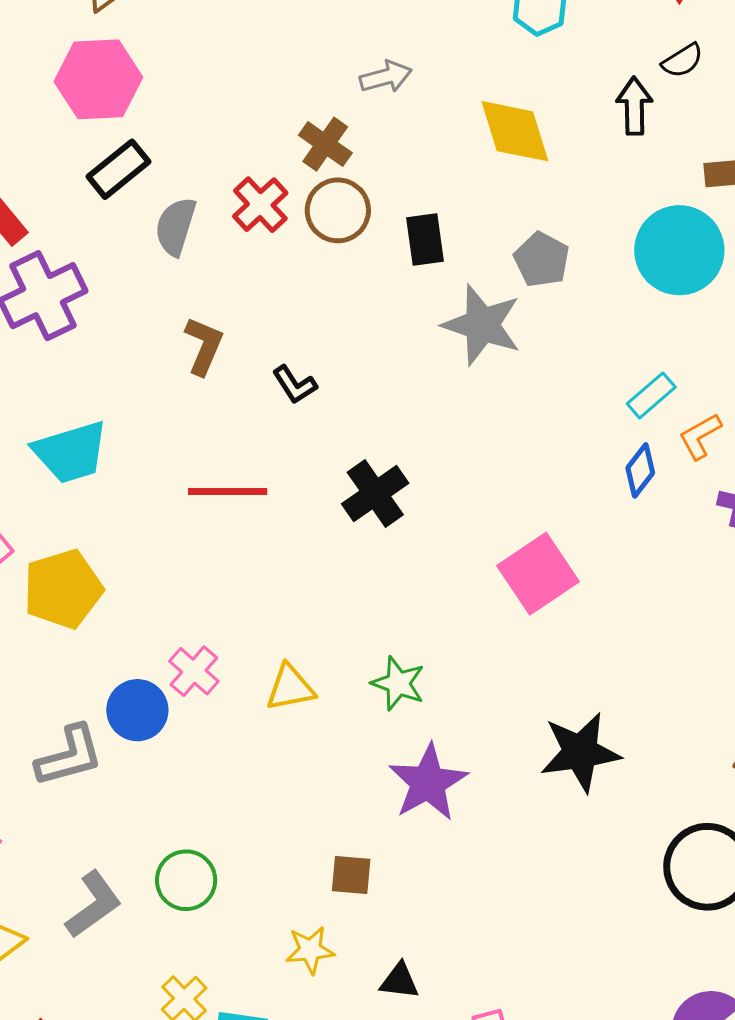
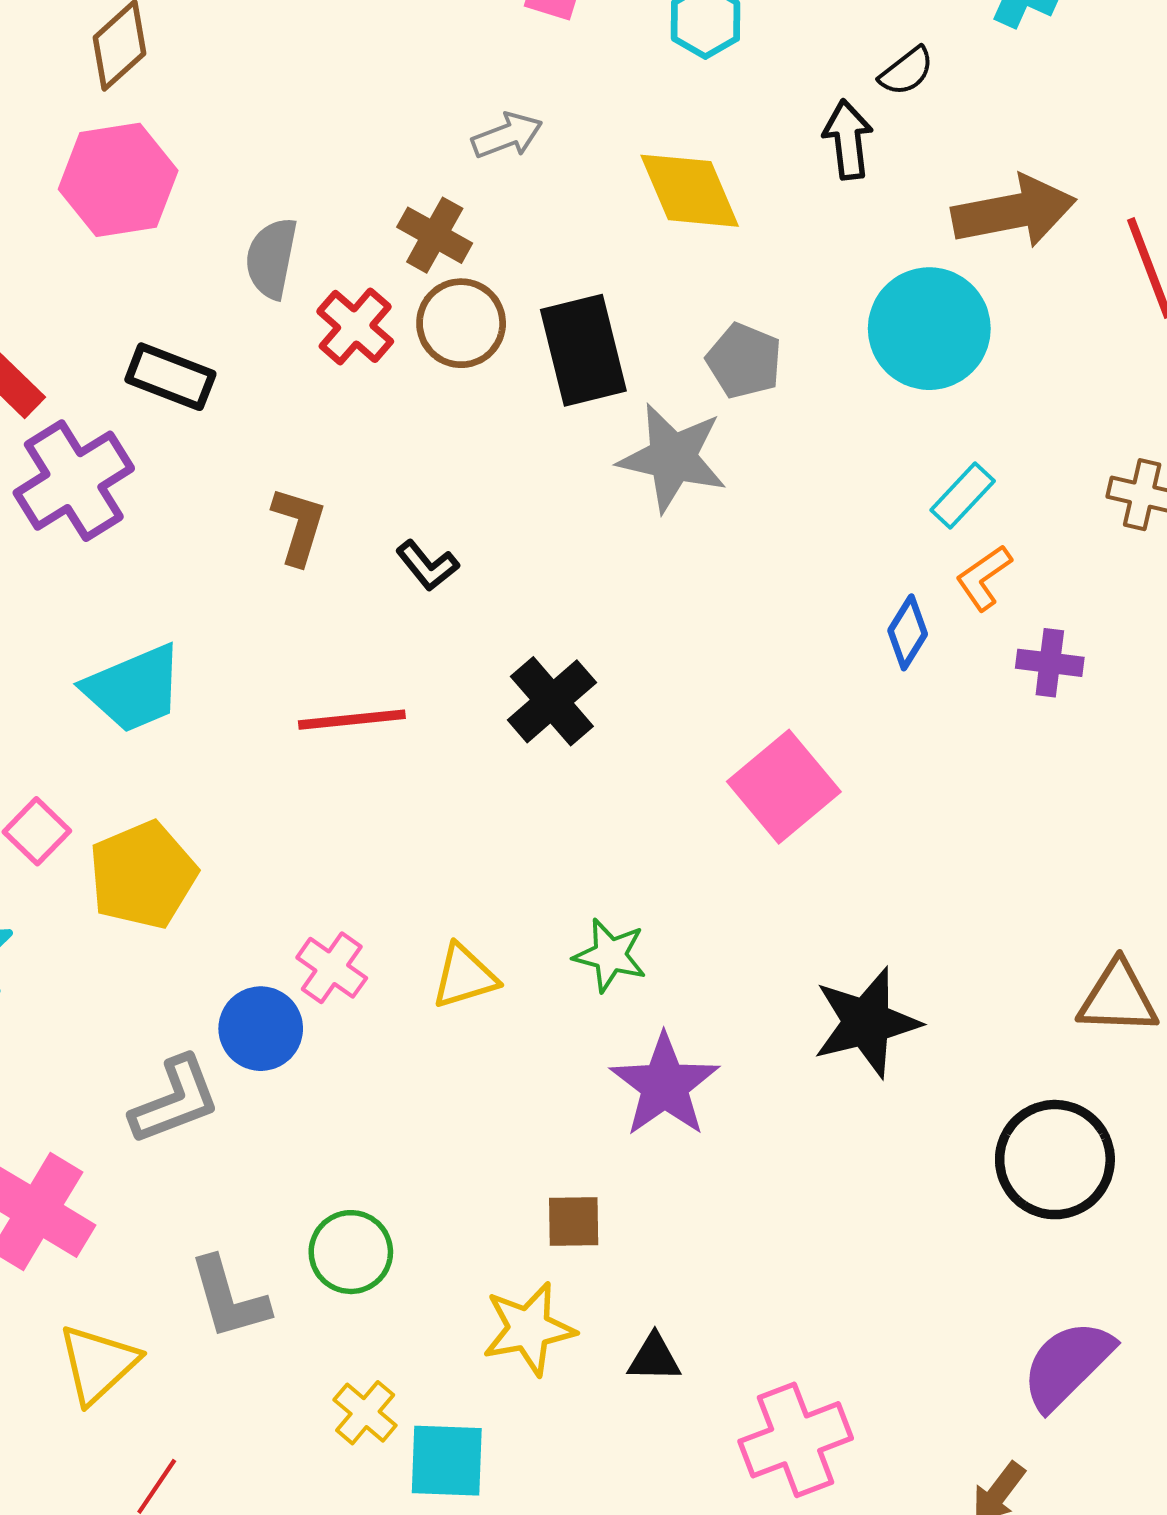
black rectangle: (119, 169) -> (170, 377), moved, turned 66
gray semicircle: (176, 226) -> (271, 258), moved
black rectangle: (425, 240) -> (583, 350), size x1.5
cyan rectangle: (651, 395) -> (963, 496), moved
gray L-shape: (94, 905) -> (229, 1298), turned 116
yellow star: (310, 950) -> (529, 1329), size x1.4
---------------
• [PROBLEM STATEMENT]
Your answer should hold exactly the lines from the one containing "cyan rectangle: (651, 395)" to the last line of the data, both included, and no others.

• [EXERCISE SOLUTION]
cyan rectangle: (651, 395) -> (963, 496), moved
gray L-shape: (94, 905) -> (229, 1298), turned 116
yellow star: (310, 950) -> (529, 1329), size x1.4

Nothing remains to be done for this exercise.